■ Records provided ■
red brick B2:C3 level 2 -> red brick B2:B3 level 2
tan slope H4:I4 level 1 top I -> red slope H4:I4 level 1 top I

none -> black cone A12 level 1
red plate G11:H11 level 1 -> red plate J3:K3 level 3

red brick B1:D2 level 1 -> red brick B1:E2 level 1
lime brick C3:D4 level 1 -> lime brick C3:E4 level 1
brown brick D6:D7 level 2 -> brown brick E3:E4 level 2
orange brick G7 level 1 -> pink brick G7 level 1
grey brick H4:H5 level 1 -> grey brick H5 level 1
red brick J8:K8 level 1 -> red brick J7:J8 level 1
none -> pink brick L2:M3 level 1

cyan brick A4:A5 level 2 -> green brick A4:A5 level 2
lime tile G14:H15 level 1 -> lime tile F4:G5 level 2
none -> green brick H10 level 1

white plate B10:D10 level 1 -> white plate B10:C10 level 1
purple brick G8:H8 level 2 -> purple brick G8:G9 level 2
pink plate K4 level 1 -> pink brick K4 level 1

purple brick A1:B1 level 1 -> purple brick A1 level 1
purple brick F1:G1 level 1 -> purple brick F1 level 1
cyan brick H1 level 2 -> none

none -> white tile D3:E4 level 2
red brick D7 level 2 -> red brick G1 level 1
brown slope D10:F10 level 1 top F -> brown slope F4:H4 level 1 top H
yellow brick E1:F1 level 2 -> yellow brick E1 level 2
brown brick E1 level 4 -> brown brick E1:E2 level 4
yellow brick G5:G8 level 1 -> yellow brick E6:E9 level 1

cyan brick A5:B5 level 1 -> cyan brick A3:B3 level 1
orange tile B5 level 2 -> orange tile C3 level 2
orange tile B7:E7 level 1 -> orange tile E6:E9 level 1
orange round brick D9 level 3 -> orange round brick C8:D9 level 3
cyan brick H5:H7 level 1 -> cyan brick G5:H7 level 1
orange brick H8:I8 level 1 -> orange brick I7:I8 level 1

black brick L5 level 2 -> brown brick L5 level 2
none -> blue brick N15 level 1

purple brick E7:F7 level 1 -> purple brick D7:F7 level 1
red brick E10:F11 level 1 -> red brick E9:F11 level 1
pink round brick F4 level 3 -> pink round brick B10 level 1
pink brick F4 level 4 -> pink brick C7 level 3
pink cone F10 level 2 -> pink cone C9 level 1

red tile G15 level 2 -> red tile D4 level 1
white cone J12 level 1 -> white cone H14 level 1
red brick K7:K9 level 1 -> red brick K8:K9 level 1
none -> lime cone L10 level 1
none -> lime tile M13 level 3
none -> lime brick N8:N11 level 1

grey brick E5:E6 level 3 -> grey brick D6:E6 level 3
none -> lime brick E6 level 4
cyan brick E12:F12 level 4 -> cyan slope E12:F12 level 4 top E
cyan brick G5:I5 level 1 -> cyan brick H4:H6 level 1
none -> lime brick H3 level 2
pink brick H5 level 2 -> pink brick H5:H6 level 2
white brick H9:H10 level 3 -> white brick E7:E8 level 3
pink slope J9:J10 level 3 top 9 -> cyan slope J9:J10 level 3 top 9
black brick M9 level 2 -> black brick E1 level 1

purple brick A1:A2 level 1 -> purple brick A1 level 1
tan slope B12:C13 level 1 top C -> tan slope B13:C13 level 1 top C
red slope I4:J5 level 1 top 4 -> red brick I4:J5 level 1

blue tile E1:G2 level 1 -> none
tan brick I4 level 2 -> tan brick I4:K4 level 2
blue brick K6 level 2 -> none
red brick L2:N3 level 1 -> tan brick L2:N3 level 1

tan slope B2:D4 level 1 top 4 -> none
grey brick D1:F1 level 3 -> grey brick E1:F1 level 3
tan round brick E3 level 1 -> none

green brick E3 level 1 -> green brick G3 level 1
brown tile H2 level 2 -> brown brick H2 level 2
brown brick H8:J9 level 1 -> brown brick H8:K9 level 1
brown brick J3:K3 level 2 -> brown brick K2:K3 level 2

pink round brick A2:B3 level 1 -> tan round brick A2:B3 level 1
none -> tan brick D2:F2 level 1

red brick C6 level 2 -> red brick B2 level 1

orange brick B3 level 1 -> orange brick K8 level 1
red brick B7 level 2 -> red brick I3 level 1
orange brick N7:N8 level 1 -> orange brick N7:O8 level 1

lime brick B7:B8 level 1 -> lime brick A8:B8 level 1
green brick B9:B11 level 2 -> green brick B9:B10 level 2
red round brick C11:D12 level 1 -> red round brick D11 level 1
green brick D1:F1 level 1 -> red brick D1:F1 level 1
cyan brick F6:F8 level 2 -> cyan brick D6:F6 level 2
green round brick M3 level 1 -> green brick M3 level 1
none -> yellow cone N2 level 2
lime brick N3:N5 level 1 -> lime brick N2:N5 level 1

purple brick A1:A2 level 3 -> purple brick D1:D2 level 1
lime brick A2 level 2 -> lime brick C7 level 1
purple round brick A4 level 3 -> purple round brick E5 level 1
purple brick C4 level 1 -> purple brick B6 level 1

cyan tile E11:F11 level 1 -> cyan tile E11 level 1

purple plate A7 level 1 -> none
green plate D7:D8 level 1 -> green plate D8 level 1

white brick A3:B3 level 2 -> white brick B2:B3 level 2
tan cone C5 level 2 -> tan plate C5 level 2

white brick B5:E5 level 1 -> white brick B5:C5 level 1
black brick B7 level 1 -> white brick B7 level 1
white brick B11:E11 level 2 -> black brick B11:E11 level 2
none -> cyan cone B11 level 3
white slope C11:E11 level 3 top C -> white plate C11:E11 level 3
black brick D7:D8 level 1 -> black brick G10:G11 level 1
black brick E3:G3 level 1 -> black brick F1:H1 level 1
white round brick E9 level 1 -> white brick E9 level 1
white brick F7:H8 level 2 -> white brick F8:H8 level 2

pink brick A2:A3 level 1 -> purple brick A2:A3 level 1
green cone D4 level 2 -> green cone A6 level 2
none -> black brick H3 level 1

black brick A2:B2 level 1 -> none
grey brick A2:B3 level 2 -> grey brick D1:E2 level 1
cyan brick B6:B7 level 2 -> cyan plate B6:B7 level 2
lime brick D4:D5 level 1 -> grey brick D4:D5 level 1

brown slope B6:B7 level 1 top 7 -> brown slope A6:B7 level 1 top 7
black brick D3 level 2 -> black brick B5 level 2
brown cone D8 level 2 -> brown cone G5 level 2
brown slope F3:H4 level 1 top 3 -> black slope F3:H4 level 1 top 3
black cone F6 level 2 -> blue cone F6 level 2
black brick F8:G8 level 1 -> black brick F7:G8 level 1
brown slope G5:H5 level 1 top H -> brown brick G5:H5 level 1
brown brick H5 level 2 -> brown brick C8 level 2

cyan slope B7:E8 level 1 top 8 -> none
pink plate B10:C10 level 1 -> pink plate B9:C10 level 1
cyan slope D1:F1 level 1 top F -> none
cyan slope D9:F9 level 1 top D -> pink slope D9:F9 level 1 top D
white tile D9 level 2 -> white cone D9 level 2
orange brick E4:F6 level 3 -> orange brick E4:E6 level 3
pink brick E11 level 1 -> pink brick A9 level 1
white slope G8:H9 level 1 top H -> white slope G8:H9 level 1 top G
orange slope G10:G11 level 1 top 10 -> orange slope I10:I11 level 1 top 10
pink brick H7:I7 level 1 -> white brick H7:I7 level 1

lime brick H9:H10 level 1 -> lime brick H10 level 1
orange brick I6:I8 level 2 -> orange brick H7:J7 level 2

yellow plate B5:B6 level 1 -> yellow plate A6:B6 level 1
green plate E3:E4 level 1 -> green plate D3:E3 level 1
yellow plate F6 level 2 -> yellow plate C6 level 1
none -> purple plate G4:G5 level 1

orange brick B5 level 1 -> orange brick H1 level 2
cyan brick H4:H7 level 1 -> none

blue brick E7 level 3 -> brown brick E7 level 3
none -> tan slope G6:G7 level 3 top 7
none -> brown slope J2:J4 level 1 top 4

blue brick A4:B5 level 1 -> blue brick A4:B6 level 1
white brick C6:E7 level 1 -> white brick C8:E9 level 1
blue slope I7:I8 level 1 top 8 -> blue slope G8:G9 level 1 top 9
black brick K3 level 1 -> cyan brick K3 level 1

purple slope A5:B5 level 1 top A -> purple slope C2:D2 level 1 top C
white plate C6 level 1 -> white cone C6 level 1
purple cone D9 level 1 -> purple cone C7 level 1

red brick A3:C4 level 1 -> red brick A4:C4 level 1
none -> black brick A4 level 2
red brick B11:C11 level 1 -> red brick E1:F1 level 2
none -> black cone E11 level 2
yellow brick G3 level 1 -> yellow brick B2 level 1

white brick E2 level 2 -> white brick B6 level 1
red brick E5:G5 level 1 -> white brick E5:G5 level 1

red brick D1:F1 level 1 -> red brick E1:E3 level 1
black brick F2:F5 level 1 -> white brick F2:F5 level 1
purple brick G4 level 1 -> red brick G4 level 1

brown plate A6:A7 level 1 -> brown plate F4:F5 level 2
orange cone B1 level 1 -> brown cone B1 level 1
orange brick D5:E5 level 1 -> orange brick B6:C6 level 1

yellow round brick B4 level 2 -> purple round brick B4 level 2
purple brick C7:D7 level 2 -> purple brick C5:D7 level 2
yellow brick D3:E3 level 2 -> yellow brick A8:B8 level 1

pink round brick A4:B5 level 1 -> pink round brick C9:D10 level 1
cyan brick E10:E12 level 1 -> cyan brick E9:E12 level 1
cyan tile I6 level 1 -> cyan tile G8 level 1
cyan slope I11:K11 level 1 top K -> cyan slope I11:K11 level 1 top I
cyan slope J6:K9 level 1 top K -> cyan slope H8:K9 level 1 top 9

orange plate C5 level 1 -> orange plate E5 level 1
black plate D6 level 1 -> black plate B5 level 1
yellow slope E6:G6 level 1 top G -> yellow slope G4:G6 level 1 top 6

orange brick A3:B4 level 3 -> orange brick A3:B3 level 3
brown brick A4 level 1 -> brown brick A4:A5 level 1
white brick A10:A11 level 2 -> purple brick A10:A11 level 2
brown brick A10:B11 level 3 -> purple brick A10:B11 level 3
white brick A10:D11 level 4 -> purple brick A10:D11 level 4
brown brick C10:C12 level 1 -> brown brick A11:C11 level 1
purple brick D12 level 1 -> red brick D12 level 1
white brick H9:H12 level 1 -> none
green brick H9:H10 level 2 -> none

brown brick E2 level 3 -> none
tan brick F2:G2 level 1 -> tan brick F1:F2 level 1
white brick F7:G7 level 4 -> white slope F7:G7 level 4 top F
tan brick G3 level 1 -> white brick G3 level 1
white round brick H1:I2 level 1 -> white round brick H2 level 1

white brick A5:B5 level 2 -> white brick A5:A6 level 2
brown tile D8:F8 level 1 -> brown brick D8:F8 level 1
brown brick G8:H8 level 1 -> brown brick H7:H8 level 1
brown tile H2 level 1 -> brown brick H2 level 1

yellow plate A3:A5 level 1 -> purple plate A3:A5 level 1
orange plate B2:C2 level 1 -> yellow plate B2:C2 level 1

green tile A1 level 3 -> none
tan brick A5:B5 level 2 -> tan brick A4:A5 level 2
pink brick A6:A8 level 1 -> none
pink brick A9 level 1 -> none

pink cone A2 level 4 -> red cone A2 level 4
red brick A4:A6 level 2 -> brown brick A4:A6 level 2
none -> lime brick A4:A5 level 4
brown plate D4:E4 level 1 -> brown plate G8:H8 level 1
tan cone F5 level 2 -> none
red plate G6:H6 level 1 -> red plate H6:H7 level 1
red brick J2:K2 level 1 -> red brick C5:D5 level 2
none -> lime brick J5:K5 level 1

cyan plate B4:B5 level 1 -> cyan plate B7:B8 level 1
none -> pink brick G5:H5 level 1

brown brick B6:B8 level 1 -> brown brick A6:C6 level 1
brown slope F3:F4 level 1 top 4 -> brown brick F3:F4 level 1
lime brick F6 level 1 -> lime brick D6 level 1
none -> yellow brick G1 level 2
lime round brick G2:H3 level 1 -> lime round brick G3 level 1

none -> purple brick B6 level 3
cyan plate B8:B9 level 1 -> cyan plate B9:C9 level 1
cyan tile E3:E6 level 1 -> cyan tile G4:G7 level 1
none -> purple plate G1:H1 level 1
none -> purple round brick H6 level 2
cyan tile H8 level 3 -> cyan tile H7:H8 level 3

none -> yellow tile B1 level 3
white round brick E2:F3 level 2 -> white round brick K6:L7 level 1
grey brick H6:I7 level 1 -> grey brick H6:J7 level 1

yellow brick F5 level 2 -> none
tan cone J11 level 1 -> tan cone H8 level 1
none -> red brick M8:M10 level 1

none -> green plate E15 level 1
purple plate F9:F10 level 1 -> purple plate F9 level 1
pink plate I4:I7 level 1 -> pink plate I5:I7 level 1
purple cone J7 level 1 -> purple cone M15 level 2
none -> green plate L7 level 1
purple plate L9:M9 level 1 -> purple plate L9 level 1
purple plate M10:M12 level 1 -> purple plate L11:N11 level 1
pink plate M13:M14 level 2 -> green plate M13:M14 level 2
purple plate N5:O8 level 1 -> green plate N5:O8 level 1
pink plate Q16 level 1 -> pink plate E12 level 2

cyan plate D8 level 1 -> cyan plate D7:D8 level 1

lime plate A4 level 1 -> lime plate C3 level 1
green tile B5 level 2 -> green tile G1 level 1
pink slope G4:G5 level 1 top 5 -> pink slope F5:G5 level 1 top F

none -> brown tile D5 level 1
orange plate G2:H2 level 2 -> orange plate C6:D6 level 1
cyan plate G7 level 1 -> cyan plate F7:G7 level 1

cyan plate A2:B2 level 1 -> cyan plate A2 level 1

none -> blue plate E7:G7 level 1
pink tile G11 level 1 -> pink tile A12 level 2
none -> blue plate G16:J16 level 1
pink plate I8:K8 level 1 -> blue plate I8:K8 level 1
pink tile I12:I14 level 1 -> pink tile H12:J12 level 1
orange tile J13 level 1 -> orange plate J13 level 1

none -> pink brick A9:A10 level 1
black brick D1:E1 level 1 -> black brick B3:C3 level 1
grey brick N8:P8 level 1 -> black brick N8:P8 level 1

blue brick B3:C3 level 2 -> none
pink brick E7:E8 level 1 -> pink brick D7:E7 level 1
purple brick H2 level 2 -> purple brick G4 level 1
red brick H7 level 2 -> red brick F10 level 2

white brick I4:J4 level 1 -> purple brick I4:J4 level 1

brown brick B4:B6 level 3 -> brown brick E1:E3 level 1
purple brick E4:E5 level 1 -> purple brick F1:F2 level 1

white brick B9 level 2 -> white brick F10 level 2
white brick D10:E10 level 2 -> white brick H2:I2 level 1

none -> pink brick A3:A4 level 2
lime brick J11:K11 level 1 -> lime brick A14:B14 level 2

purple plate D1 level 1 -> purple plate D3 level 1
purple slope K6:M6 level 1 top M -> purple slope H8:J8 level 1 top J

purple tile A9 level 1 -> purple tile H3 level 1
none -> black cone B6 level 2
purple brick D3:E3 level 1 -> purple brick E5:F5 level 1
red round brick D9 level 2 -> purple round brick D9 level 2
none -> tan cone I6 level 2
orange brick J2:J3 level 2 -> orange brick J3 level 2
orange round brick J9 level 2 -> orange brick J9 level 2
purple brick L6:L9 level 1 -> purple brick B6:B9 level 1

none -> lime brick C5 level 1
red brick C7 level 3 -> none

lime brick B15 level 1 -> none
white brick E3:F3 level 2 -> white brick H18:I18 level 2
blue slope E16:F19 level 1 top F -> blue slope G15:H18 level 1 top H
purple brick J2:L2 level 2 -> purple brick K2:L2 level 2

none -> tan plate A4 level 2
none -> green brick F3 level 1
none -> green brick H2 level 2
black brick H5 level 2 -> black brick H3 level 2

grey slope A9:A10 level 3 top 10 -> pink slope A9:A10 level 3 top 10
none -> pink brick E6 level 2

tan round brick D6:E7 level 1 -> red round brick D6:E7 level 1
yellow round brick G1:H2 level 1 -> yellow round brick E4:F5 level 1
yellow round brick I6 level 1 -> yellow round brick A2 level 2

■ What is expected ■
In the records above, find the line with "white brick F7:H8"; write out exactly that line and each one after it, stopping after the line with "orange brick B5".

■ Exercise solution ■
white brick F7:H8 level 2 -> white brick F8:H8 level 2

pink brick A2:A3 level 1 -> purple brick A2:A3 level 1
green cone D4 level 2 -> green cone A6 level 2
none -> black brick H3 level 1

black brick A2:B2 level 1 -> none
grey brick A2:B3 level 2 -> grey brick D1:E2 level 1
cyan brick B6:B7 level 2 -> cyan plate B6:B7 level 2
lime brick D4:D5 level 1 -> grey brick D4:D5 level 1

brown slope B6:B7 level 1 top 7 -> brown slope A6:B7 level 1 top 7
black brick D3 level 2 -> black brick B5 level 2
brown cone D8 level 2 -> brown cone G5 level 2
brown slope F3:H4 level 1 top 3 -> black slope F3:H4 level 1 top 3
black cone F6 level 2 -> blue cone F6 level 2
black brick F8:G8 level 1 -> black brick F7:G8 level 1
brown slope G5:H5 level 1 top H -> brown brick G5:H5 level 1
brown brick H5 level 2 -> brown brick C8 level 2

cyan slope B7:E8 level 1 top 8 -> none
pink plate B10:C10 level 1 -> pink plate B9:C10 level 1
cyan slope D1:F1 level 1 top F -> none
cyan slope D9:F9 level 1 top D -> pink slope D9:F9 level 1 top D
white tile D9 level 2 -> white cone D9 level 2
orange brick E4:F6 level 3 -> orange brick E4:E6 level 3
pink brick E11 level 1 -> pink brick A9 level 1
white slope G8:H9 level 1 top H -> white slope G8:H9 level 1 top G
orange slope G10:G11 level 1 top 10 -> orange slope I10:I11 level 1 top 10
pink brick H7:I7 level 1 -> white brick H7:I7 level 1

lime brick H9:H10 level 1 -> lime brick H10 level 1
orange brick I6:I8 level 2 -> orange brick H7:J7 level 2

yellow plate B5:B6 level 1 -> yellow plate A6:B6 level 1
green plate E3:E4 level 1 -> green plate D3:E3 level 1
yellow plate F6 level 2 -> yellow plate C6 level 1
none -> purple plate G4:G5 level 1

orange brick B5 level 1 -> orange brick H1 level 2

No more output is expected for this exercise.